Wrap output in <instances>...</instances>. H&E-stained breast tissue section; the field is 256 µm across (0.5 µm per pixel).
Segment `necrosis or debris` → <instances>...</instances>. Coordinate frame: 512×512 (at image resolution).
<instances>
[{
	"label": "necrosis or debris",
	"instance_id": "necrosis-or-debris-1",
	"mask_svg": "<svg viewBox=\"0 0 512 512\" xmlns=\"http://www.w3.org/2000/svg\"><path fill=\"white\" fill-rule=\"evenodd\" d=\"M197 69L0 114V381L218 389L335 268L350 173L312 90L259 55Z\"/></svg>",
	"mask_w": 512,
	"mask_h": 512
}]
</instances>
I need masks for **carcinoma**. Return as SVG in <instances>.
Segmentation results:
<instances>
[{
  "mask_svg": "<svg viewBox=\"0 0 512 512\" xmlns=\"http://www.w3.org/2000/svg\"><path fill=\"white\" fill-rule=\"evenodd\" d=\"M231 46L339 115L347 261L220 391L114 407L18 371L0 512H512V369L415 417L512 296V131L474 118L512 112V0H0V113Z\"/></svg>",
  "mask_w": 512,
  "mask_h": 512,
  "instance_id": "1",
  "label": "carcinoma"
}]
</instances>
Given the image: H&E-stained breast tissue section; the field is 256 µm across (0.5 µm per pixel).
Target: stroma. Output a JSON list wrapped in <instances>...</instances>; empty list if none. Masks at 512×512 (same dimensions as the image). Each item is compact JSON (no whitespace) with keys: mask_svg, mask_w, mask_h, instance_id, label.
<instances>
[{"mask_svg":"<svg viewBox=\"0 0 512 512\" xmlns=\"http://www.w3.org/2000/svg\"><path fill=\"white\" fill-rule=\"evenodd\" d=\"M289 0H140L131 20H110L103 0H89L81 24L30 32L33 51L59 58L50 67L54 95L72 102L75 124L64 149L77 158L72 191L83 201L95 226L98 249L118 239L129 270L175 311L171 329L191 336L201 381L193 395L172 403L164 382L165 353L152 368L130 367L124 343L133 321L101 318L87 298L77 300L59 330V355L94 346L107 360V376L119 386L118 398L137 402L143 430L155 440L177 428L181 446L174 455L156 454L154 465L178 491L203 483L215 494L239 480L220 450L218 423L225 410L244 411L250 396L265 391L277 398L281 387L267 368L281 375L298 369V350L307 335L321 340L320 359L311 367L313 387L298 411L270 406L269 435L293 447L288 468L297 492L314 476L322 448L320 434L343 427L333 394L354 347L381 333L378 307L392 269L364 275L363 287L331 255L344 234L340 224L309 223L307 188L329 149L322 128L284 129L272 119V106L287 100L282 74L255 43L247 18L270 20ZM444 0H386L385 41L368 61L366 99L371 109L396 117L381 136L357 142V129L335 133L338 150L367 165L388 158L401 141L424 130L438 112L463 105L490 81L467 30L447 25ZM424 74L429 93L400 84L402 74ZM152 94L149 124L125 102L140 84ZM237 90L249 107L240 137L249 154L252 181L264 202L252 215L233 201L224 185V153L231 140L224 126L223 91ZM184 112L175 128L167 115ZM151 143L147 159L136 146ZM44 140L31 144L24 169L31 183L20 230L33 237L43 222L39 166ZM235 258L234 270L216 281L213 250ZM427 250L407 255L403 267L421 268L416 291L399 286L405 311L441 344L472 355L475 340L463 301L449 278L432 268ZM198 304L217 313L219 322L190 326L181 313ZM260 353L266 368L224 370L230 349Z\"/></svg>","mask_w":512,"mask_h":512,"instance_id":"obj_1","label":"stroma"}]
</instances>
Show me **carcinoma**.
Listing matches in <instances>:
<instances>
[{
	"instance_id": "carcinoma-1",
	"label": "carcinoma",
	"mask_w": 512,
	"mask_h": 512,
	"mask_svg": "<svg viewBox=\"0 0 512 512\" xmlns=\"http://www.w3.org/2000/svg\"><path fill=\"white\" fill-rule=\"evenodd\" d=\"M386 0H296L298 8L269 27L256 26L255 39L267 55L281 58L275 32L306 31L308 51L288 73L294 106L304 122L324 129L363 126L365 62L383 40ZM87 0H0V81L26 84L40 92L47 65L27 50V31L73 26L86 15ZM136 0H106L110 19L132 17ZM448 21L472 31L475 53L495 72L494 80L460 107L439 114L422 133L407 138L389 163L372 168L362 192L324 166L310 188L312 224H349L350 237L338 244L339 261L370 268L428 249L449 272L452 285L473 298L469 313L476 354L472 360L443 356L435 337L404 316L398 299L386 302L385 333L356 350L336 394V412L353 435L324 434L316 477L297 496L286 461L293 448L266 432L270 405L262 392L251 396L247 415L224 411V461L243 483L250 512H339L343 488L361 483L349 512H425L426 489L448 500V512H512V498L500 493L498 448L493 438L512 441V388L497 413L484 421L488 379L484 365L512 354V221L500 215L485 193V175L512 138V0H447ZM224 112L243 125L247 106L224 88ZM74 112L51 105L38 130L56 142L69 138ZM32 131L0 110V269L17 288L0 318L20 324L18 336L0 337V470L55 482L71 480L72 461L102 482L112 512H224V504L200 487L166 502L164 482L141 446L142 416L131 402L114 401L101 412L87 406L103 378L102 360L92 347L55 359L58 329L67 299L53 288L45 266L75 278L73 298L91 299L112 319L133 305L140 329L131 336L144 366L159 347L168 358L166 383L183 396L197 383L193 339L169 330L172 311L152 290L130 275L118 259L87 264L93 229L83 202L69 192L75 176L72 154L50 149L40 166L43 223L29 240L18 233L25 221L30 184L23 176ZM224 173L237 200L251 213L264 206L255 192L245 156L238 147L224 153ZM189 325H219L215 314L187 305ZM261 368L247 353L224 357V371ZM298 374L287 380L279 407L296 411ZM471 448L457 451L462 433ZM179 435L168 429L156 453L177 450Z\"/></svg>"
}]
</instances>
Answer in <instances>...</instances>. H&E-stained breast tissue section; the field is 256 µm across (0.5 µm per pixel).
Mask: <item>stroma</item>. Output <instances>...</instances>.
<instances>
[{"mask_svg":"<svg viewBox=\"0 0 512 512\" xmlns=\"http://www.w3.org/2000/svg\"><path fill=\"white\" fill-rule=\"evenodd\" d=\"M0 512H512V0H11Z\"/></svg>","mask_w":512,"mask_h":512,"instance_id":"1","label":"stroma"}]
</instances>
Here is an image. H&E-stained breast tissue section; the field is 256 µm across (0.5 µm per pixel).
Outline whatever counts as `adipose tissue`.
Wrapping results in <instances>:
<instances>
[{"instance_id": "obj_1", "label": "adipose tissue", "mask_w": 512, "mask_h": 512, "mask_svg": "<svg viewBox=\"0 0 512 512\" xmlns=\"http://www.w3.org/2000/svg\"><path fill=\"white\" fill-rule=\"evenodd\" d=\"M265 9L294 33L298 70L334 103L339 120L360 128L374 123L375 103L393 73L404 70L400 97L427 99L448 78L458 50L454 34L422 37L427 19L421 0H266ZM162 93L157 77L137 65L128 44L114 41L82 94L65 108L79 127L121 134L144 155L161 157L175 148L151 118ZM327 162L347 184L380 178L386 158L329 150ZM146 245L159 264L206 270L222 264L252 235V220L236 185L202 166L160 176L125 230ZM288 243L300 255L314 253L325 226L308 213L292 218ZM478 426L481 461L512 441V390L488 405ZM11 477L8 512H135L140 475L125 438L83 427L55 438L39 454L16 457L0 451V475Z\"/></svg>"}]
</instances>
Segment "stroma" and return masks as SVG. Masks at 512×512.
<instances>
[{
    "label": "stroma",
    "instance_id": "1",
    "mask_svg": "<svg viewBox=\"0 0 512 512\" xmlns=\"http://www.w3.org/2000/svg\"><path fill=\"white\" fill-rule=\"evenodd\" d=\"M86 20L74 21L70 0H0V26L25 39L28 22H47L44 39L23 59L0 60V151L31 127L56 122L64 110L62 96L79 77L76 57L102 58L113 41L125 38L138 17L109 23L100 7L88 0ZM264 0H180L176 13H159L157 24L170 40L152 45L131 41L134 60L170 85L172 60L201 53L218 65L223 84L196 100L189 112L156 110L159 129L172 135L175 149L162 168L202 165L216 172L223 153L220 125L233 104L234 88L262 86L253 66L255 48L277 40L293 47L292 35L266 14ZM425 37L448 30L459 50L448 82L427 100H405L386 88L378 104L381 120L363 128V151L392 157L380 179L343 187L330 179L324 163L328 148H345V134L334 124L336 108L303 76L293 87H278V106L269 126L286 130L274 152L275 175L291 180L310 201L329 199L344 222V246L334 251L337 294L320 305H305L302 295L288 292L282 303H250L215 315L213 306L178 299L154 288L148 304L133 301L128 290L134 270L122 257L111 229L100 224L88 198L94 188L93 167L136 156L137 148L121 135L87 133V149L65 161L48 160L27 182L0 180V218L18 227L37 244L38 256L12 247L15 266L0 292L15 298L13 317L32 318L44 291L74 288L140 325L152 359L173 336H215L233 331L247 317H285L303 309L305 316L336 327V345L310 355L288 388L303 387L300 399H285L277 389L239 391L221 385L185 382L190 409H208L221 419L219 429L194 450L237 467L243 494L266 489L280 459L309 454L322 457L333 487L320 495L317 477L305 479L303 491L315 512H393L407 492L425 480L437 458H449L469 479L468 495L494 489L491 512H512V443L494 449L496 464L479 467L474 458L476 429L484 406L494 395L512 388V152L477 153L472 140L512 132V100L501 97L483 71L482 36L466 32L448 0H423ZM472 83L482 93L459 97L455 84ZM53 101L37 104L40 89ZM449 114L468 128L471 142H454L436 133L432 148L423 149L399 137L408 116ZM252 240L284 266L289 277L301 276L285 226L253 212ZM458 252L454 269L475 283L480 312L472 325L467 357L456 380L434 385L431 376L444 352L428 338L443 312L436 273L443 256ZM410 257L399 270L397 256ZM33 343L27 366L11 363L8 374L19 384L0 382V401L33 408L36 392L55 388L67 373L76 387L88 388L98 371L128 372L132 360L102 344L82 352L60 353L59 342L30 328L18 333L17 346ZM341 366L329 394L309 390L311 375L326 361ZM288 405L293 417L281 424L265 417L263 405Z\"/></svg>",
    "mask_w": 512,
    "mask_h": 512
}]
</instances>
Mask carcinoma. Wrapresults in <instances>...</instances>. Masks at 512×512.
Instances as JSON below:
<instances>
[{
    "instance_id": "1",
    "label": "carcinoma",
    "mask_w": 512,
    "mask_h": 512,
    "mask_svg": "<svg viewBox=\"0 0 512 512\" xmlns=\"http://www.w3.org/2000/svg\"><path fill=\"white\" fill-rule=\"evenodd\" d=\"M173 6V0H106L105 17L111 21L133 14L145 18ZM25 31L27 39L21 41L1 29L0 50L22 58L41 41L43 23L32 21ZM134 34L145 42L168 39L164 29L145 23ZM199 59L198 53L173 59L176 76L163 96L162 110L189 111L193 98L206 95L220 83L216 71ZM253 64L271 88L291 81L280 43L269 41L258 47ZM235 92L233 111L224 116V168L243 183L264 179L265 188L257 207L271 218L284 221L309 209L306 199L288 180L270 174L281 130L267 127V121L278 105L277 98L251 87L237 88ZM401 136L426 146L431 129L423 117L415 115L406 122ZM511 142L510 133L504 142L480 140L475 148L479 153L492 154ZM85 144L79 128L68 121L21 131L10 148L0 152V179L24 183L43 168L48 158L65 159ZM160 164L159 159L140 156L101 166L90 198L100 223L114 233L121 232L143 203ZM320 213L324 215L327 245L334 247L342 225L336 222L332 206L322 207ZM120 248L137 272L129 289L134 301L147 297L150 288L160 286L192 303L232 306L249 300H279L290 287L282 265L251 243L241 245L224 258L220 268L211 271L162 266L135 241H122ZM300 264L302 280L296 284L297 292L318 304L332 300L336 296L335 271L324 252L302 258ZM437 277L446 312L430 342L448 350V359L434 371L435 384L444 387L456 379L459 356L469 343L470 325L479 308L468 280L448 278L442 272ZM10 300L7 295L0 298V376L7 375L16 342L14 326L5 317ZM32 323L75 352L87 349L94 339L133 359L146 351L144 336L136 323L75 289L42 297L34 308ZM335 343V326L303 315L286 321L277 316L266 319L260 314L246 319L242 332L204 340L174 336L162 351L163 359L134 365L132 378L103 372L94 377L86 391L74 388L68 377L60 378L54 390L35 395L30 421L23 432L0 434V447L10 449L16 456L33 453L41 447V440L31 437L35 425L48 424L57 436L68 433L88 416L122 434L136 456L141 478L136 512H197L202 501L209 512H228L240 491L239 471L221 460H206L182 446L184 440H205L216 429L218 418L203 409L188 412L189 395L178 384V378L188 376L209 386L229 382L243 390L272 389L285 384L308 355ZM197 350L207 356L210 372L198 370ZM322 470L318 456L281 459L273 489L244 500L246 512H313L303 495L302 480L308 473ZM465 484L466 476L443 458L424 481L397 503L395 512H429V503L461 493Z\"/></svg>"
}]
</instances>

Request:
Show the lines of the records that include the string "adipose".

Response:
Outline whatever counts as `adipose tissue`.
[{"instance_id": "obj_1", "label": "adipose tissue", "mask_w": 512, "mask_h": 512, "mask_svg": "<svg viewBox=\"0 0 512 512\" xmlns=\"http://www.w3.org/2000/svg\"><path fill=\"white\" fill-rule=\"evenodd\" d=\"M265 9L294 33L298 70L334 103L339 120L360 128L374 123L375 103L393 73L404 70L400 97L427 99L448 78L458 50L454 34L422 37L427 19L421 0H266ZM162 93L157 77L137 65L128 44L114 41L82 94L65 108L79 127L121 134L144 155L161 157L175 148L151 118ZM327 162L347 184L380 178L386 158L329 150ZM146 245L159 264L206 270L222 264L252 235V220L236 185L202 166L160 176L125 230ZM288 243L300 255L314 253L325 226L308 213L292 218ZM478 426L481 461L512 441V390L488 405ZM11 477L8 512H135L140 475L125 438L83 427L55 438L39 454L16 457L0 451V475Z\"/></svg>"}]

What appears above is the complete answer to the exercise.